Problem requirements: Convert the listing below into a Markdown table with the columns Row and Line, putting each non-blank line in its own row with a row number. Leave the pictures out of the table.

-- START Data excerpts --

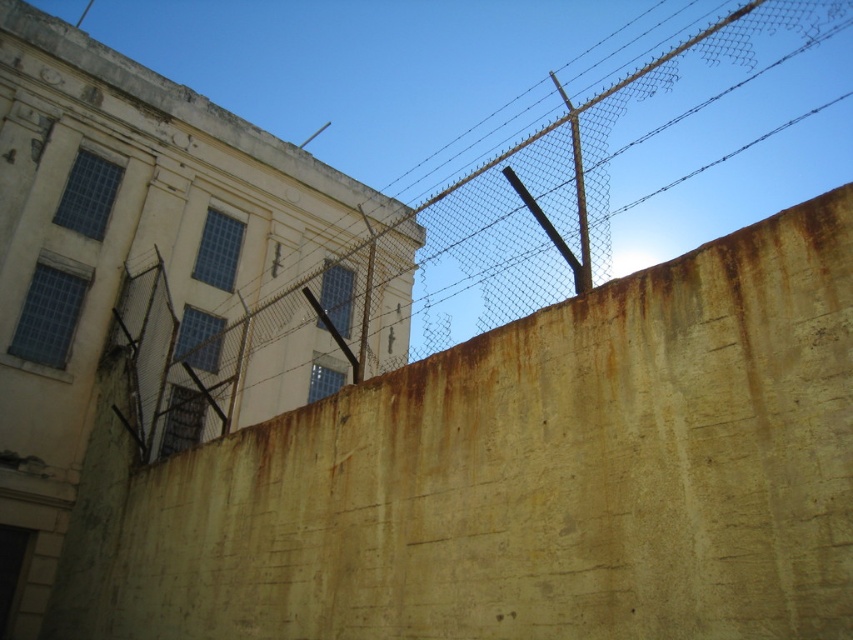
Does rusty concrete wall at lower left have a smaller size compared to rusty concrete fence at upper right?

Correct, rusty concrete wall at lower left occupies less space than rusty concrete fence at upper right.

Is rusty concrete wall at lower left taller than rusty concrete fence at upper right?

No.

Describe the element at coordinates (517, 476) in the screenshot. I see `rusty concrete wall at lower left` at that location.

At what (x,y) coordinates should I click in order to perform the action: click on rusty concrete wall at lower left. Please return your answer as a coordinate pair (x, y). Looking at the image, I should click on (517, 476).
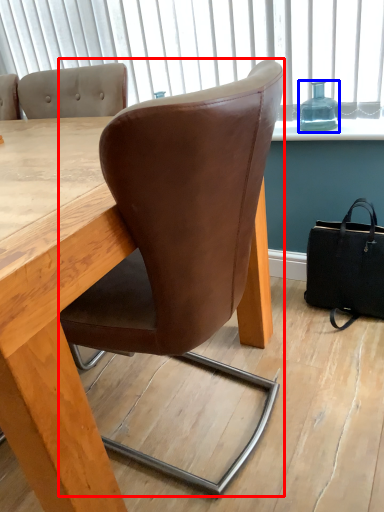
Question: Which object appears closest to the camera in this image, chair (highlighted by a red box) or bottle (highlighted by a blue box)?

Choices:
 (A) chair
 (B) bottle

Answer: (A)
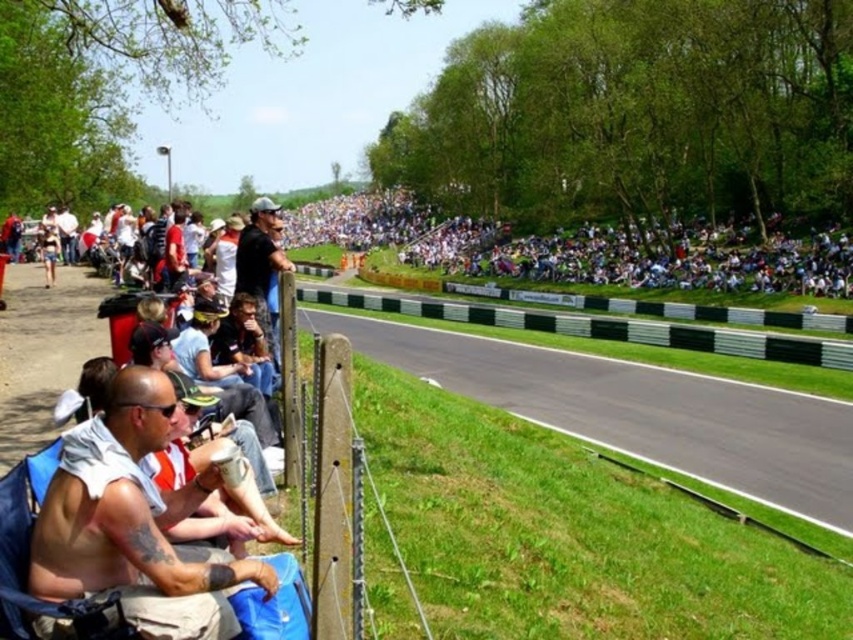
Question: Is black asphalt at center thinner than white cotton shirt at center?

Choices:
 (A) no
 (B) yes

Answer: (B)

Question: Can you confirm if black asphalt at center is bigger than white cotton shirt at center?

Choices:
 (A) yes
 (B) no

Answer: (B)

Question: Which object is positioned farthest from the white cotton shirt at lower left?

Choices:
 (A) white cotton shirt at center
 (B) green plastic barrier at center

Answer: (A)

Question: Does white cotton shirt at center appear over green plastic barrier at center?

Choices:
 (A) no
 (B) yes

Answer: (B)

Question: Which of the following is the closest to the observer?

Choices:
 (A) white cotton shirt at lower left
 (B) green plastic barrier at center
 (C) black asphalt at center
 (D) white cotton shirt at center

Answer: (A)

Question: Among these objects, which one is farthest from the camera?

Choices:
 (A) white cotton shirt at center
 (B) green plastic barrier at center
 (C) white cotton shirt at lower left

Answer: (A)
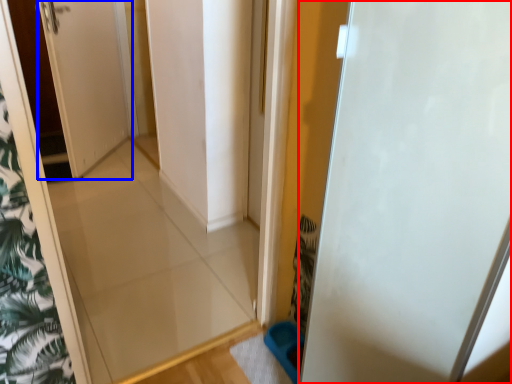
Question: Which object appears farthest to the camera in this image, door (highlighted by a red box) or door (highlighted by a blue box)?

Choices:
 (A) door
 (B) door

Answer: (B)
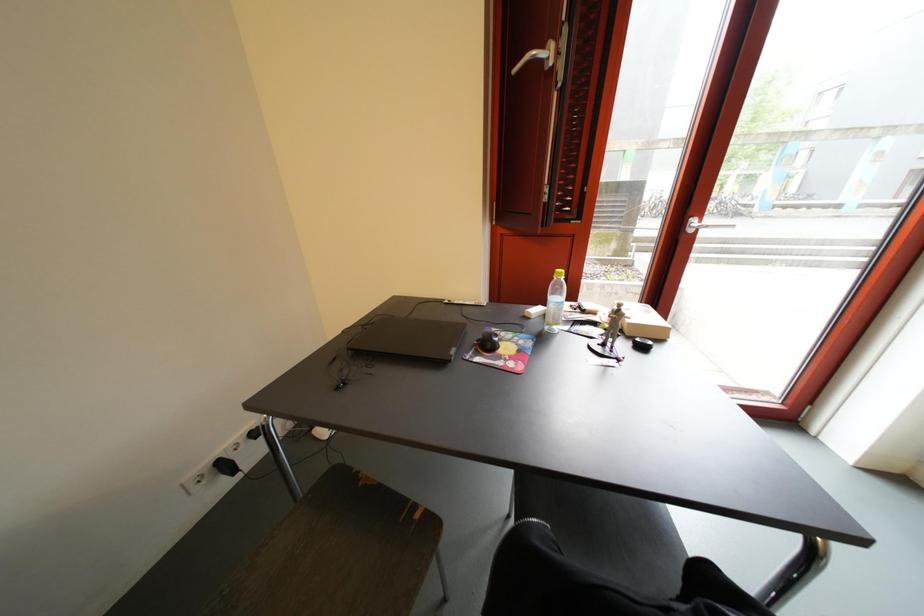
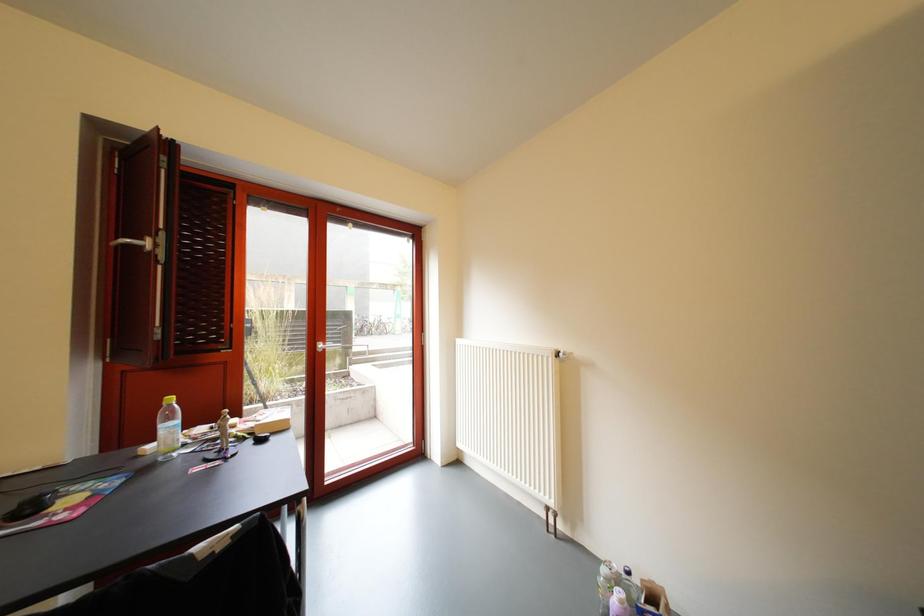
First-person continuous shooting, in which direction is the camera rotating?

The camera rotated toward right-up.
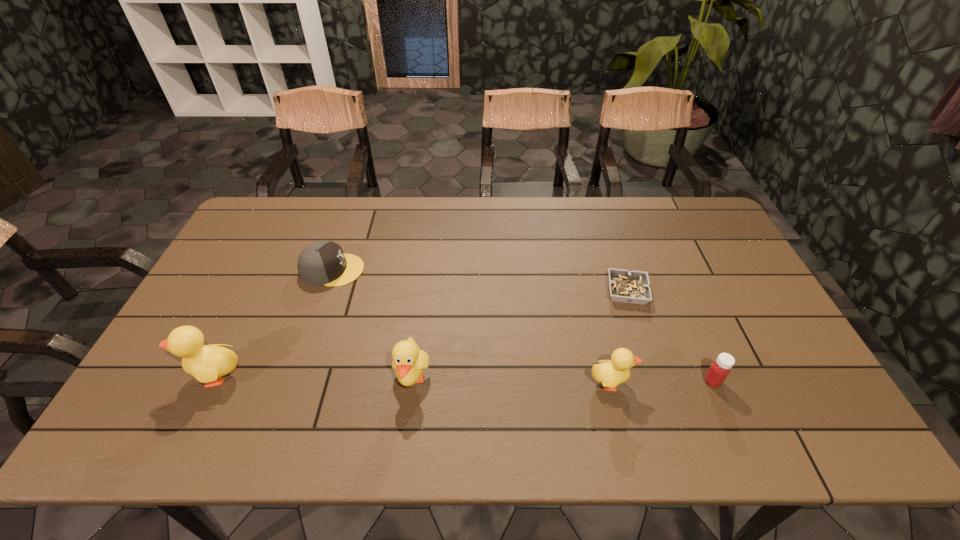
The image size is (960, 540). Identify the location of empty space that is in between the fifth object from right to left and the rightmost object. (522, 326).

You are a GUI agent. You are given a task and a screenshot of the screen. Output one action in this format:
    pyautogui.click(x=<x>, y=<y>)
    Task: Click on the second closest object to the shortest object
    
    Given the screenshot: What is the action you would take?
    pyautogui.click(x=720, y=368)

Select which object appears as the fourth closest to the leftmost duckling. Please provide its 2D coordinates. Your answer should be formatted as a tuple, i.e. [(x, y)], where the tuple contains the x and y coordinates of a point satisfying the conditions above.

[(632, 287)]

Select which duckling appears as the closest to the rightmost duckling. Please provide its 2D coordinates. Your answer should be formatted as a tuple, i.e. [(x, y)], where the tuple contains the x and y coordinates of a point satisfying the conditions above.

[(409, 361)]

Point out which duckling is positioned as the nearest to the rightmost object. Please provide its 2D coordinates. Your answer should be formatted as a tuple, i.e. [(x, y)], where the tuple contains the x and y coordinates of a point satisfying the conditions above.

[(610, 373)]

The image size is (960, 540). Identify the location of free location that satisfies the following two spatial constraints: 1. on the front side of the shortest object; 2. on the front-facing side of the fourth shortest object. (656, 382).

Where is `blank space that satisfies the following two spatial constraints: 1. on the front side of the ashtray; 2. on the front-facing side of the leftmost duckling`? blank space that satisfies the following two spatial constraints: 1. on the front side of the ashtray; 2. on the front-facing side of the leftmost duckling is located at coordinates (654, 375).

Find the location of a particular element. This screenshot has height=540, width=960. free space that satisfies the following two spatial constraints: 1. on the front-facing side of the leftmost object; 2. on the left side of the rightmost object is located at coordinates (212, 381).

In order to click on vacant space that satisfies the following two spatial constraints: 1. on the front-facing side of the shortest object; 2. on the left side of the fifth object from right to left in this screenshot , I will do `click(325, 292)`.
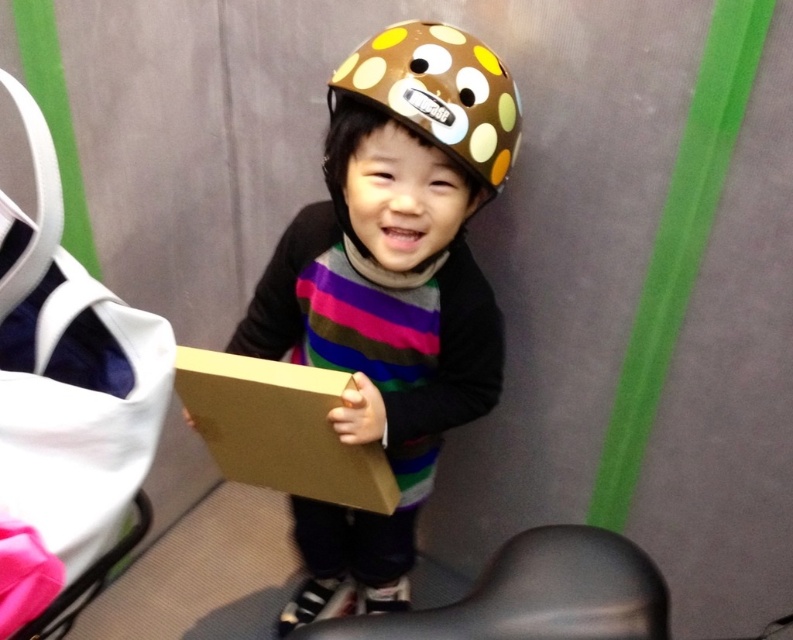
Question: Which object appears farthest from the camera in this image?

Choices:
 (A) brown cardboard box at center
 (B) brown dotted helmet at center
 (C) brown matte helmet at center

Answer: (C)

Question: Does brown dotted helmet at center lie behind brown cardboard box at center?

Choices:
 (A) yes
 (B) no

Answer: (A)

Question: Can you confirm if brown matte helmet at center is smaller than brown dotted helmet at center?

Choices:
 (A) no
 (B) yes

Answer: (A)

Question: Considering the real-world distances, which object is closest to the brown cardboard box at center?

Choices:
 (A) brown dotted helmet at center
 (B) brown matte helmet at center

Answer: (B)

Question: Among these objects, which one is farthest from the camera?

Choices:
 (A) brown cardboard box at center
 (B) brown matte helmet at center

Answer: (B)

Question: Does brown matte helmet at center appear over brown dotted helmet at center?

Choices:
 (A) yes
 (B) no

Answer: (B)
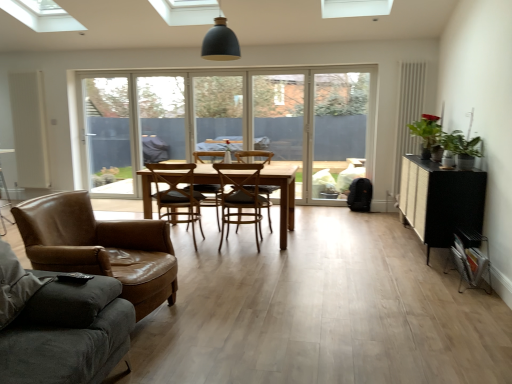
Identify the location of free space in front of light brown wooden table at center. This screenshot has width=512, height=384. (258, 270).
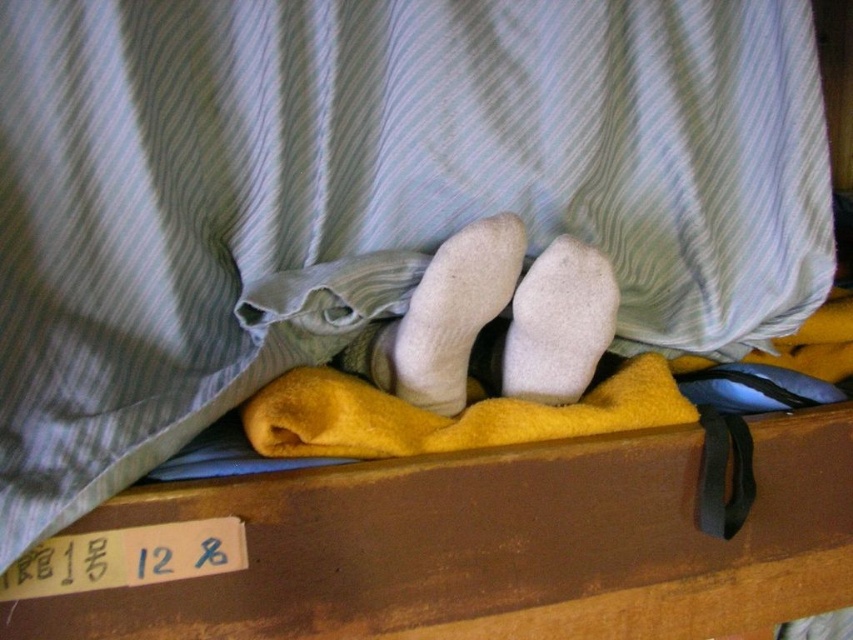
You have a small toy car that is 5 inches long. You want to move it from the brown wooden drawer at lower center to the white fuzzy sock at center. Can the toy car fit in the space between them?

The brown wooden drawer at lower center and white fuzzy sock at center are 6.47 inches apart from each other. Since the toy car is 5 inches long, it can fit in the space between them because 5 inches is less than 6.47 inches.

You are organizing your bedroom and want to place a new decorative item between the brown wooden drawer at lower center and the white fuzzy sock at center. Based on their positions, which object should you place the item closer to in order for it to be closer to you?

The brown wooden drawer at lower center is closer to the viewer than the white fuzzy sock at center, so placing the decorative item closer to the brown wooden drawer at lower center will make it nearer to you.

-- END Data excerpts --

Output:
| Row | Line |
|---|---|
| 1 | Does rusty concrete wall at lower left have a smaller size compared to rusty concrete fence at upper right? |
| 2 | Correct, rusty concrete wall at lower left occupies less space than rusty concrete fence at upper right. |
| 3 | Is rusty concrete wall at lower left taller than rusty concrete fence at upper right? |
| 4 | No. |
| 5 | Describe the element at coordinates (517, 476) in the screenshot. I see `rusty concrete wall at lower left` at that location. |
| 6 | At what (x,y) coordinates should I click in order to perform the action: click on rusty concrete wall at lower left. Please return your answer as a coordinate pair (x, y). Looking at the image, I should click on (517, 476). |
| 7 | Question: Which object appears closest to the camera in this image, chair (highlighted by a red box) or bottle (highlighted by a blue box)? |
| 8 | Choices: |
| 9 |  (A) chair |
| 10 |  (B) bottle |
| 11 | Answer: (A) |
| 12 | Question: Is black asphalt at center thinner than white cotton shirt at center? |
| 13 | Choices: |
| 14 |  (A) no |
| 15 |  (B) yes |
| 16 | Answer: (B) |
| 17 | Question: Can you confirm if black asphalt at center is bigger than white cotton shirt at center? |
| 18 | Choices: |
| 19 |  (A) yes |
| 20 |  (B) no |
| 21 | Answer: (B) |
| 22 | Question: Which object is positioned farthest from the white cotton shirt at lower left? |
| 23 | Choices: |
| 24 |  (A) white cotton shirt at center |
| 25 |  (B) green plastic barrier at center |
| 26 | Answer: (A) |
| 27 | Question: Does white cotton shirt at center appear over green plastic barrier at center? |
| 28 | Choices: |
| 29 |  (A) no |
| 30 |  (B) yes |
| 31 | Answer: (B) |
| 32 | Question: Which of the following is the closest to the observer? |
| 33 | Choices: |
| 34 |  (A) white cotton shirt at lower left |
| 35 |  (B) green plastic barrier at center |
| 36 |  (C) black asphalt at center |
| 37 |  (D) white cotton shirt at center |
| 38 | Answer: (A) |
| 39 | Question: Among these objects, which one is farthest from the camera? |
| 40 | Choices: |
| 41 |  (A) white cotton shirt at center |
| 42 |  (B) green plastic barrier at center |
| 43 |  (C) white cotton shirt at lower left |
| 44 | Answer: (A) |
| 45 | Question: Which object appears farthest to the camera in this image, door (highlighted by a red box) or door (highlighted by a blue box)? |
| 46 | Choices: |
| 47 |  (A) door |
| 48 |  (B) door |
| 49 | Answer: (B) |
| 50 | First-person continuous shooting, in which direction is the camera rotating? |
| 51 | The camera rotated toward right-up. |
| 52 | The image size is (960, 540). Identify the location of empty space that is in between the fifth object from right to left and the rightmost object. (522, 326). |
| 53 | You are a GUI agent. You are given a task and a screenshot of the screen. Output one action in this format: |
| 54 |     pyautogui.click(x=<x>, y=<y>) |
| 55 |     Task: Click on the second closest object to the shortest object |
| 56 |     Given the screenshot: What is the action you would take? |
| 57 |     pyautogui.click(x=720, y=368) |
| 58 | Select which object appears as the fourth closest to the leftmost duckling. Please provide its 2D coordinates. Your answer should be formatted as a tuple, i.e. [(x, y)], where the tuple contains the x and y coordinates of a point satisfying the conditions above. |
| 59 | [(632, 287)] |
| 60 | Select which duckling appears as the closest to the rightmost duckling. Please provide its 2D coordinates. Your answer should be formatted as a tuple, i.e. [(x, y)], where the tuple contains the x and y coordinates of a point satisfying the conditions above. |
| 61 | [(409, 361)] |
| 62 | Point out which duckling is positioned as the nearest to the rightmost object. Please provide its 2D coordinates. Your answer should be formatted as a tuple, i.e. [(x, y)], where the tuple contains the x and y coordinates of a point satisfying the conditions above. |
| 63 | [(610, 373)] |
| 64 | The image size is (960, 540). Identify the location of free location that satisfies the following two spatial constraints: 1. on the front side of the shortest object; 2. on the front-facing side of the fourth shortest object. (656, 382). |
| 65 | Where is `blank space that satisfies the following two spatial constraints: 1. on the front side of the ashtray; 2. on the front-facing side of the leftmost duckling`? blank space that satisfies the following two spatial constraints: 1. on the front side of the ashtray; 2. on the front-facing side of the leftmost duckling is located at coordinates (654, 375). |
| 66 | Find the location of a particular element. This screenshot has height=540, width=960. free space that satisfies the following two spatial constraints: 1. on the front-facing side of the leftmost object; 2. on the left side of the rightmost object is located at coordinates (212, 381). |
| 67 | In order to click on vacant space that satisfies the following two spatial constraints: 1. on the front-facing side of the shortest object; 2. on the left side of the fifth object from right to left in this screenshot , I will do `click(325, 292)`. |
| 68 | Question: Which object appears farthest from the camera in this image? |
| 69 | Choices: |
| 70 |  (A) brown cardboard box at center |
| 71 |  (B) brown dotted helmet at center |
| 72 |  (C) brown matte helmet at center |
| 73 | Answer: (C) |
| 74 | Question: Does brown dotted helmet at center lie behind brown cardboard box at center? |
| 75 | Choices: |
| 76 |  (A) yes |
| 77 |  (B) no |
| 78 | Answer: (A) |
| 79 | Question: Can you confirm if brown matte helmet at center is smaller than brown dotted helmet at center? |
| 80 | Choices: |
| 81 |  (A) no |
| 82 |  (B) yes |
| 83 | Answer: (A) |
| 84 | Question: Considering the real-world distances, which object is closest to the brown cardboard box at center? |
| 85 | Choices: |
| 86 |  (A) brown dotted helmet at center |
| 87 |  (B) brown matte helmet at center |
| 88 | Answer: (B) |
| 89 | Question: Among these objects, which one is farthest from the camera? |
| 90 | Choices: |
| 91 |  (A) brown cardboard box at center |
| 92 |  (B) brown matte helmet at center |
| 93 | Answer: (B) |
| 94 | Question: Does brown matte helmet at center appear over brown dotted helmet at center? |
| 95 | Choices: |
| 96 |  (A) yes |
| 97 |  (B) no |
| 98 | Answer: (B) |
| 99 | Identify the location of free space in front of light brown wooden table at center. This screenshot has width=512, height=384. (258, 270). |
| 100 | You have a small toy car that is 5 inches long. You want to move it from the brown wooden drawer at lower center to the white fuzzy sock at center. Can the toy car fit in the space between them? |
| 101 | The brown wooden drawer at lower center and white fuzzy sock at center are 6.47 inches apart from each other. Since the toy car is 5 inches long, it can fit in the space between them because 5 inches is less than 6.47 inches. |
| 102 | You are organizing your bedroom and want to place a new decorative item between the brown wooden drawer at lower center and the white fuzzy sock at center. Based on their positions, which object should you place the item closer to in order for it to be closer to you? |
| 103 | The brown wooden drawer at lower center is closer to the viewer than the white fuzzy sock at center, so placing the decorative item closer to the brown wooden drawer at lower center will make it nearer to you. |